Records for this task:
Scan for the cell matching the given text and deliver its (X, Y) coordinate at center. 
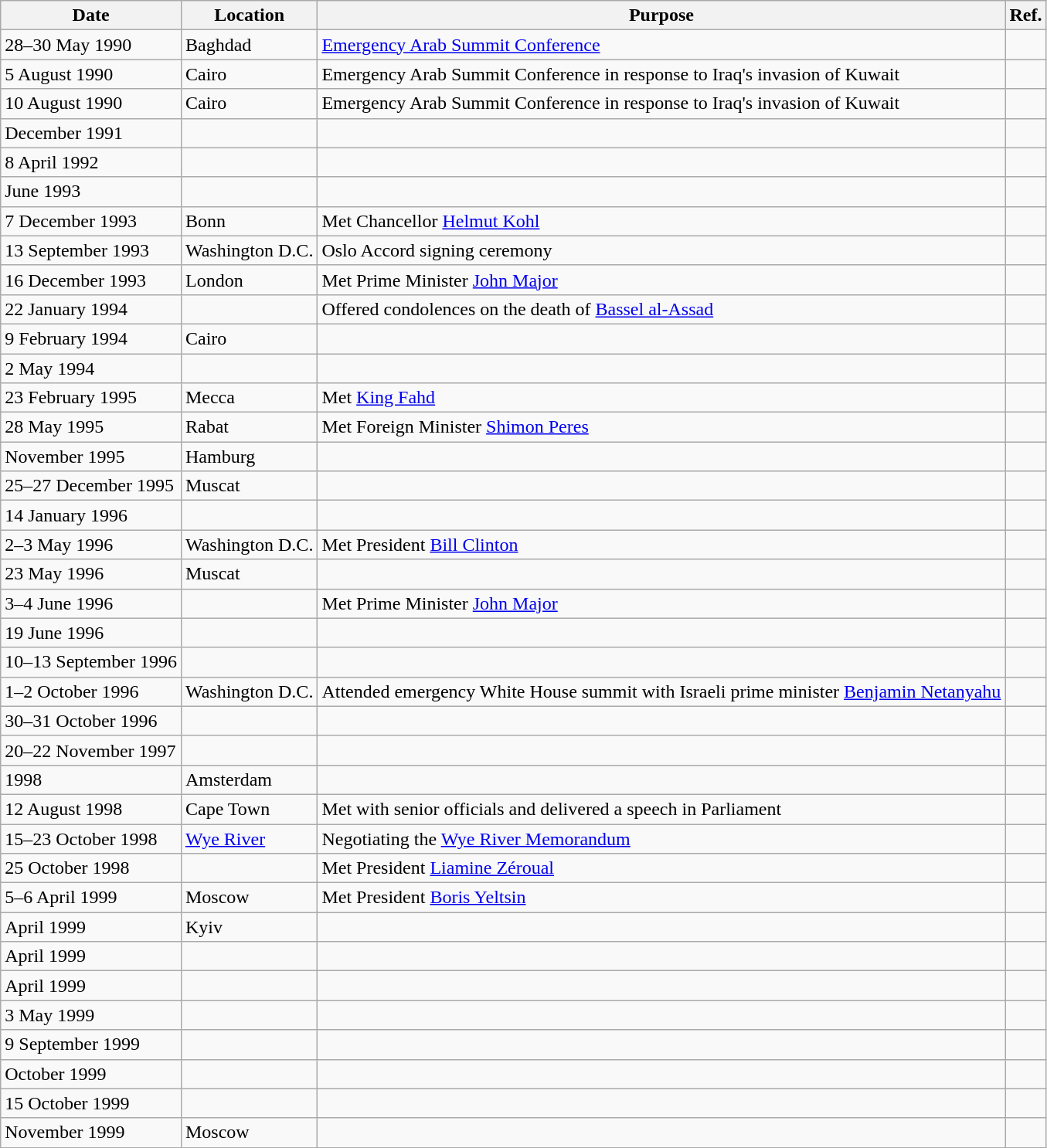
Date (91, 15)
2 May 1994 (91, 369)
Kyiv (249, 927)
June 1993 (91, 192)
Met President Bill Clinton (661, 545)
Rabat (249, 427)
Met Chancellor Helmut Kohl (661, 221)
28–30 May 1990 (91, 45)
25–27 December 1995 (91, 486)
5 August 1990 (91, 74)
25 October 1998 (91, 869)
15–23 October 1998 (91, 838)
Amsterdam (249, 780)
13 September 1993 (91, 250)
Wye River (249, 838)
3–4 June 1996 (91, 603)
Oslo Accord signing ceremony (661, 250)
Hamburg (249, 457)
19 June 1996 (91, 633)
Bonn (249, 221)
22 January 1994 (91, 309)
November 1999 (91, 1133)
Mecca (249, 398)
Ref. (1026, 15)
9 February 1994 (91, 338)
16 December 1993 (91, 280)
October 1999 (91, 1074)
5–6 April 1999 (91, 898)
Met Foreign Minister Shimon Peres (661, 427)
10–13 September 1996 (91, 662)
Attended emergency White House summit with Israeli prime minister Benjamin Netanyahu (661, 692)
14 January 1996 (91, 515)
7 December 1993 (91, 221)
December 1991 (91, 133)
28 May 1995 (91, 427)
9 September 1999 (91, 1045)
1998 (91, 780)
Offered condolences on the death of Bassel al-Assad (661, 309)
30–31 October 1996 (91, 721)
Location (249, 15)
Baghdad (249, 45)
20–22 November 1997 (91, 750)
8 April 1992 (91, 162)
Met King Fahd (661, 398)
10 August 1990 (91, 104)
2–3 May 1996 (91, 545)
1–2 October 1996 (91, 692)
15 October 1999 (91, 1103)
Cape Town (249, 809)
Met President Liamine Zéroual (661, 869)
23 May 1996 (91, 574)
3 May 1999 (91, 1015)
Emergency Arab Summit Conference (661, 45)
Met President Boris Yeltsin (661, 898)
London (249, 280)
Met with senior officials and delivered a speech in Parliament (661, 809)
23 February 1995 (91, 398)
Purpose (661, 15)
Negotiating the Wye River Memorandum (661, 838)
November 1995 (91, 457)
12 August 1998 (91, 809)
Scan for the cell matching the given text and deliver its (X, Y) coordinate at center. 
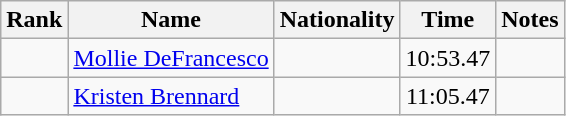
Rank (34, 20)
Time (448, 20)
Mollie DeFrancesco (171, 58)
10:53.47 (448, 58)
Kristen Brennard (171, 96)
Nationality (337, 20)
Name (171, 20)
Notes (530, 20)
11:05.47 (448, 96)
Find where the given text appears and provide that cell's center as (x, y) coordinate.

Exercise:
Rewrite the part of the material that opens with the line containing "Rank (34, 20)" and closes at the end of the material, replacing "Nationality" with "Country" and keeping everything else the same.

Task solution:
Rank (34, 20)
Time (448, 20)
Mollie DeFrancesco (171, 58)
10:53.47 (448, 58)
Kristen Brennard (171, 96)
Country (337, 20)
Name (171, 20)
Notes (530, 20)
11:05.47 (448, 96)
Find where the given text appears and provide that cell's center as (x, y) coordinate.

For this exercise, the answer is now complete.